▸ **INSTRUCTIONS FOR THE TASK**
Can you reproduce word for word the lines of the records that begin at the line containing "The translucent amber glass at upper left is closer" and end after the line containing "The translucent amber glass at upper left is wider", both of those lines included?

(Records from a data collection)
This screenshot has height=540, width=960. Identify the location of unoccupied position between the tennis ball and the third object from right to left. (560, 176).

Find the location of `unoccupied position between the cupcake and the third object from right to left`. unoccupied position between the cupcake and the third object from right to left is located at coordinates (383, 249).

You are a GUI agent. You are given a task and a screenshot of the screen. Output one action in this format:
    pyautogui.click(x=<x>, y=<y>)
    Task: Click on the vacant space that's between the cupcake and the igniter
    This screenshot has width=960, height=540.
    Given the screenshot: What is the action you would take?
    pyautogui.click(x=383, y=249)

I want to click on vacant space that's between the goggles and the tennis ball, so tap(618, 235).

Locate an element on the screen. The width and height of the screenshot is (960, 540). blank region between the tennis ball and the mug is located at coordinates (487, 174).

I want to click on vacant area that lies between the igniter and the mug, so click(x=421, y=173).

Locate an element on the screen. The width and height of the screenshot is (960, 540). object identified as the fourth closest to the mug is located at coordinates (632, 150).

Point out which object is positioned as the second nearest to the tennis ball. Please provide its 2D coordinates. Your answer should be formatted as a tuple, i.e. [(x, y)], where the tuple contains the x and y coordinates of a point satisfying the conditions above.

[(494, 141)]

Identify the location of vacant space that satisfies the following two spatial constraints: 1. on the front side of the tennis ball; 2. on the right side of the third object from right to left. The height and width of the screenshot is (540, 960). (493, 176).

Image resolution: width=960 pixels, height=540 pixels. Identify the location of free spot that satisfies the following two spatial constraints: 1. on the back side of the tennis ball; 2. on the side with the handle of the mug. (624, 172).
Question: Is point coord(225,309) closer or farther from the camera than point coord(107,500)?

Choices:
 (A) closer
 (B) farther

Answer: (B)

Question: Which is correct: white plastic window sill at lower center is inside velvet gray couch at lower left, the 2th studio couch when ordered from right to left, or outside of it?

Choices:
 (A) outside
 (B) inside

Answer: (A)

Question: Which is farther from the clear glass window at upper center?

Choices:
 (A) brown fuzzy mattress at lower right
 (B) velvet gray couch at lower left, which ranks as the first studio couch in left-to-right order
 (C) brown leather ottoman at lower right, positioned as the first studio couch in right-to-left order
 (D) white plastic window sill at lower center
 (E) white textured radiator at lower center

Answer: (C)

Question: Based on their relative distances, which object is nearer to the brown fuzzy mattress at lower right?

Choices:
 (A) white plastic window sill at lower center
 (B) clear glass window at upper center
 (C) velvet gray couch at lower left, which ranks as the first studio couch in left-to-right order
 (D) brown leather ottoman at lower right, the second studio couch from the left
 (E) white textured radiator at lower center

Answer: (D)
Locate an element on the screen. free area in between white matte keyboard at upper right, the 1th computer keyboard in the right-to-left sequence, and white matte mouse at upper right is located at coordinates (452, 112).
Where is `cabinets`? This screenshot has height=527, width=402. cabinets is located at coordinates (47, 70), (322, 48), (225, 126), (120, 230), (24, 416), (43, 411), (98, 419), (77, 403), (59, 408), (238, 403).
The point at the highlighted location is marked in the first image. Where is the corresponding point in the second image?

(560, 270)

...

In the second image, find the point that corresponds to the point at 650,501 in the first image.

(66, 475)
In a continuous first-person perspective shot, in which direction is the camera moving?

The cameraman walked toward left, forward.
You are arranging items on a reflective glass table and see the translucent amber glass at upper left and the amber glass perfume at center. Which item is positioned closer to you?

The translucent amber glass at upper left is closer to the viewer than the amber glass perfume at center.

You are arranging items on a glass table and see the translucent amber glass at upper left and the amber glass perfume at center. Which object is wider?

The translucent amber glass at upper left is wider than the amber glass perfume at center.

▸ **FINISHED TASK**
The translucent amber glass at upper left is closer to the viewer than the amber glass perfume at center.

You are arranging items on a glass table and see the translucent amber glass at upper left and the amber glass perfume at center. Which object is wider?

The translucent amber glass at upper left is wider than the amber glass perfume at center.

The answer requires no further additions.